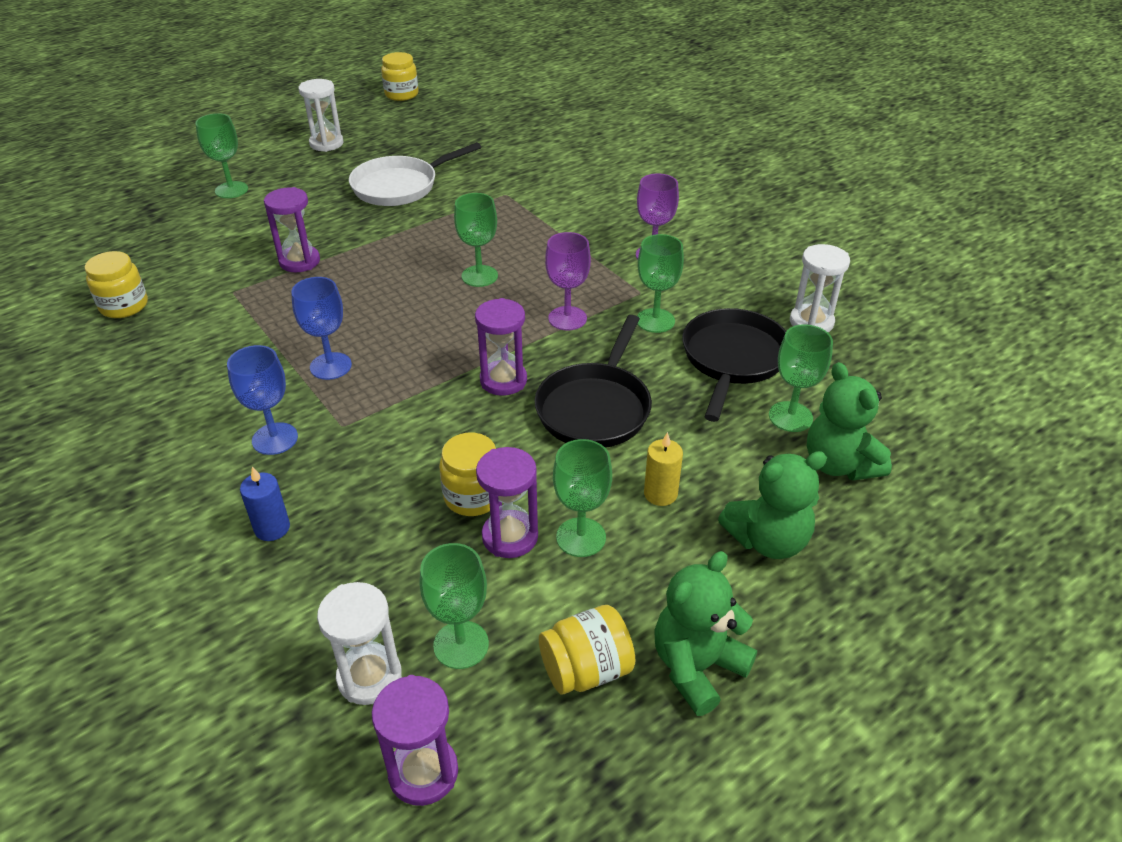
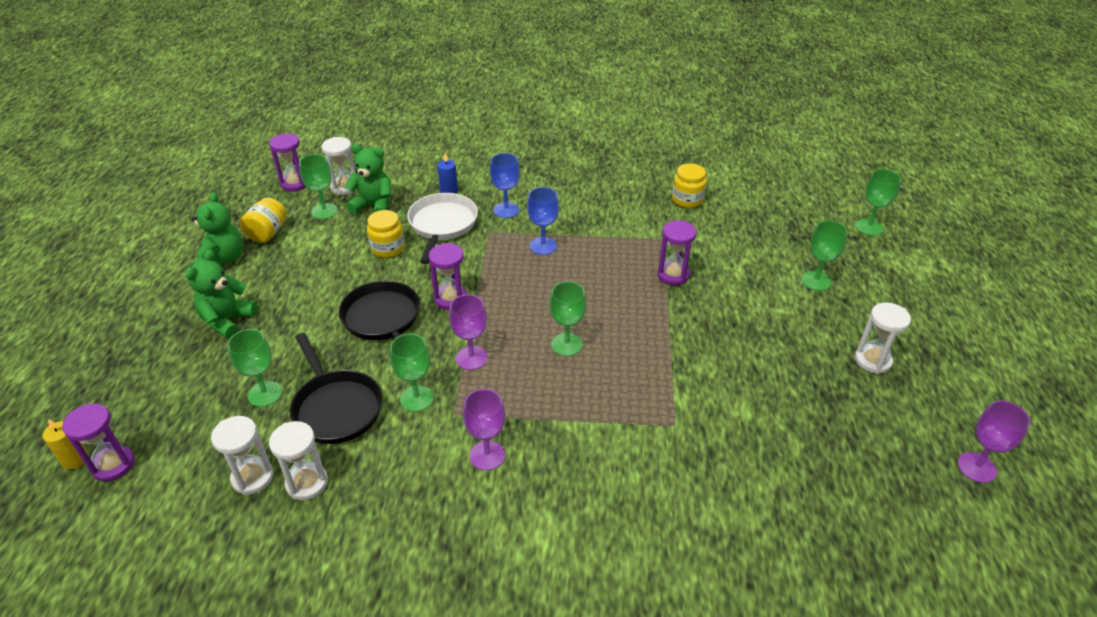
camera: 130 degrees right, 0 degrees up
white pan [349,142,481,206] -> white pan moved to [407,193,478,264]
yellow jar [381,52,418,101] -> purple goblet [958,401,1030,483]
purple hourglass [476,447,538,558] -> purple hourglass moved to [62,404,135,482]
green goblet [553,439,612,557] -> green goblet moved to [856,169,901,236]
yellow candle [644,432,683,506] -> yellow candle moved to [42,419,89,470]
green teddy bear [807,362,892,480] -> green teddy bear moved to [345,144,392,214]
none -> white hourglass [211,416,274,495]

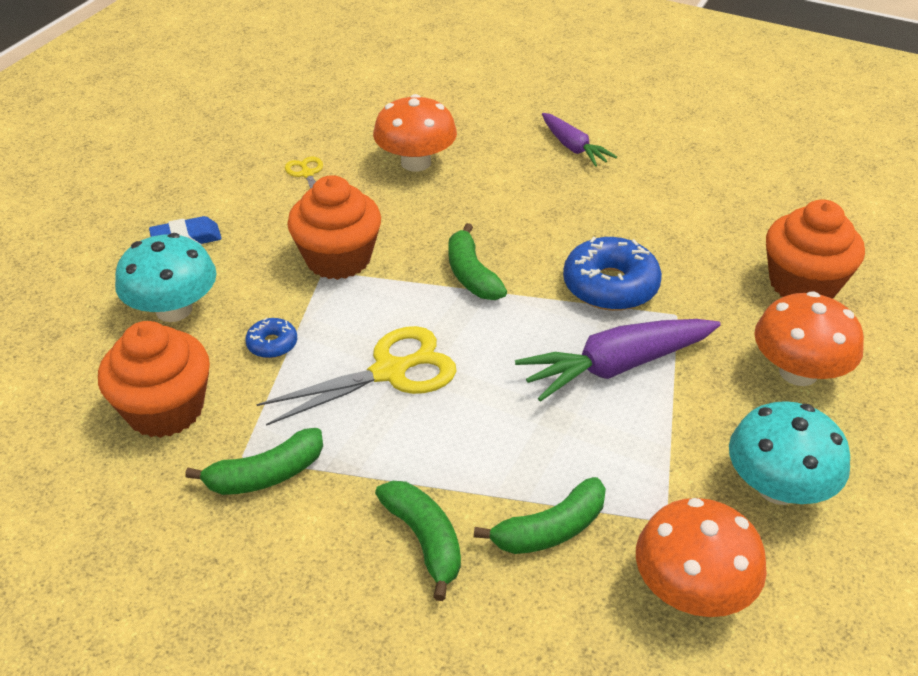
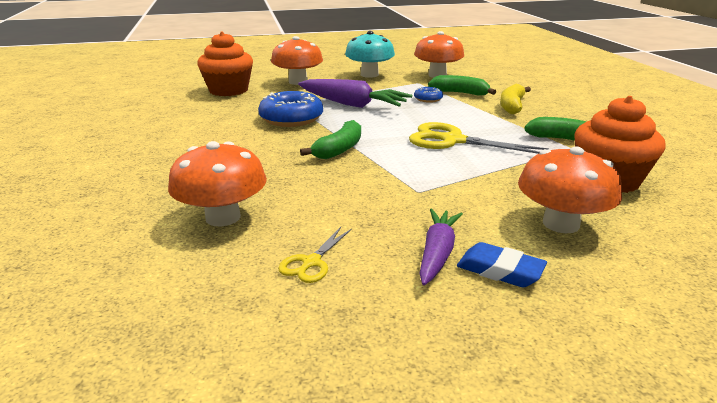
camera: 130 degrees left, 15 degrees down
turquoise mushroom [115,233,217,322] -> orange mushroom [518,146,622,233]
blue donut [245,317,297,358] -> blue donut moved to [414,87,443,103]
orange cupcake [287,175,381,280] -> none
green banana [375,481,461,601] -> yellow banana [500,84,531,114]
purple carrot [542,113,617,167] -> purple carrot moved to [419,208,463,285]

-- -- --

▸ **EXERCISE**
What you give back must match the entries exactly, apart from the omitted pictures.

▸ **EXPECTED ANSWER**
camera: 130 degrees right, 0 degrees up
white pan [349,142,481,206] -> white pan moved to [407,193,478,264]
yellow jar [381,52,418,101] -> purple goblet [958,401,1030,483]
purple hourglass [476,447,538,558] -> purple hourglass moved to [62,404,135,482]
green goblet [553,439,612,557] -> green goblet moved to [856,169,901,236]
yellow candle [644,432,683,506] -> yellow candle moved to [42,419,89,470]
green teddy bear [807,362,892,480] -> green teddy bear moved to [345,144,392,214]
none -> white hourglass [211,416,274,495]

camera: 130 degrees left, 15 degrees down
turquoise mushroom [115,233,217,322] -> orange mushroom [518,146,622,233]
blue donut [245,317,297,358] -> blue donut moved to [414,87,443,103]
orange cupcake [287,175,381,280] -> none
green banana [375,481,461,601] -> yellow banana [500,84,531,114]
purple carrot [542,113,617,167] -> purple carrot moved to [419,208,463,285]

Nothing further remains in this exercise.